BEGIN Extracted entries
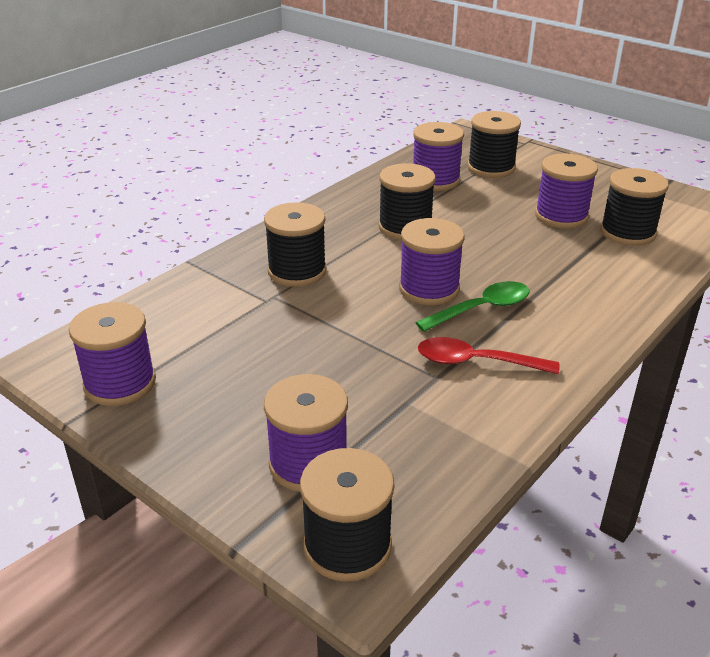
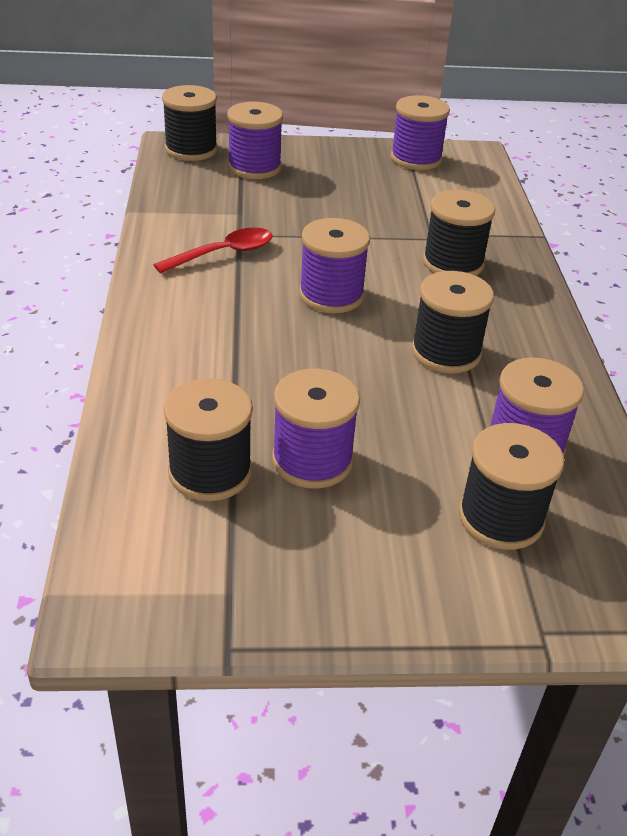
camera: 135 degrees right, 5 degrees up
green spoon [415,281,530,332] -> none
END Extracted entries
BEGIN Extracted entries
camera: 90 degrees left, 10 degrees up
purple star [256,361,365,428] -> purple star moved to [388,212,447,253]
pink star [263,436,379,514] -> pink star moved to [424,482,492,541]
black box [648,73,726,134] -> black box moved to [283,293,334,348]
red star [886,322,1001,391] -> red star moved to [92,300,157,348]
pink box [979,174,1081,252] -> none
END Extracted entries
### Your assignment
After locating the line holding "purple star [256,361,365,428]" above, output exactly that line and every line after it through the line holding "pink box [979,174,1081,252] -> none". Include nothing else.

### Written answer
purple star [256,361,365,428] -> purple star moved to [388,212,447,253]
pink star [263,436,379,514] -> pink star moved to [424,482,492,541]
black box [648,73,726,134] -> black box moved to [283,293,334,348]
red star [886,322,1001,391] -> red star moved to [92,300,157,348]
pink box [979,174,1081,252] -> none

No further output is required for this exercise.